AIM OF THE EXERCISE -
The reply should be a single number: the count of lines below that contain the word "left".

+++ DATA FOR PROCESSING

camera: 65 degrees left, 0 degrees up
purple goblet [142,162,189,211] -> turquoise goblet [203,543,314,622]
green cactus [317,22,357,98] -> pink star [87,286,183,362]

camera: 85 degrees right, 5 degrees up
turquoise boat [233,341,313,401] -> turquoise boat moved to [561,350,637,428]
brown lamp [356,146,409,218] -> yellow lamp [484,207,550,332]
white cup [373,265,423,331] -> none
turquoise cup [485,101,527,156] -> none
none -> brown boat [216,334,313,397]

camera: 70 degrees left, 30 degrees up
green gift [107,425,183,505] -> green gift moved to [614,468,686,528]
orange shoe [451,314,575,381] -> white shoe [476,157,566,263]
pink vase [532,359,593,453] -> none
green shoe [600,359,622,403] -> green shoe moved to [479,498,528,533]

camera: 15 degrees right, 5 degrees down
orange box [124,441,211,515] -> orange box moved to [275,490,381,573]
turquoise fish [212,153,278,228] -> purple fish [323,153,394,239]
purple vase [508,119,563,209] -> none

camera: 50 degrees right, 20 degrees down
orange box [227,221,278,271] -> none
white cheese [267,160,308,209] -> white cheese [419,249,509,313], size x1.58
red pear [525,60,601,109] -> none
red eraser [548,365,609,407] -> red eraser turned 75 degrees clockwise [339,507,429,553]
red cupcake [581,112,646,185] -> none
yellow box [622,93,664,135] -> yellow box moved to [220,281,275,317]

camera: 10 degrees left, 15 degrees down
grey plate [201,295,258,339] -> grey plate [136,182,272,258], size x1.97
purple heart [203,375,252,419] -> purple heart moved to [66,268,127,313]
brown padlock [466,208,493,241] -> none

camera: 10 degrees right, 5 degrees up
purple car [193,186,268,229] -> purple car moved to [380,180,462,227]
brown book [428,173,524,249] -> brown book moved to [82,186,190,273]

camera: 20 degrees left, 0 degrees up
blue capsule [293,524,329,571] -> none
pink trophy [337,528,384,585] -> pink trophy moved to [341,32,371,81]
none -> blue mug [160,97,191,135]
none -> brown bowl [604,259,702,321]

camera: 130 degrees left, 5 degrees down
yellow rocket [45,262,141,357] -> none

++++++

EXERCISE OUTPUT -
5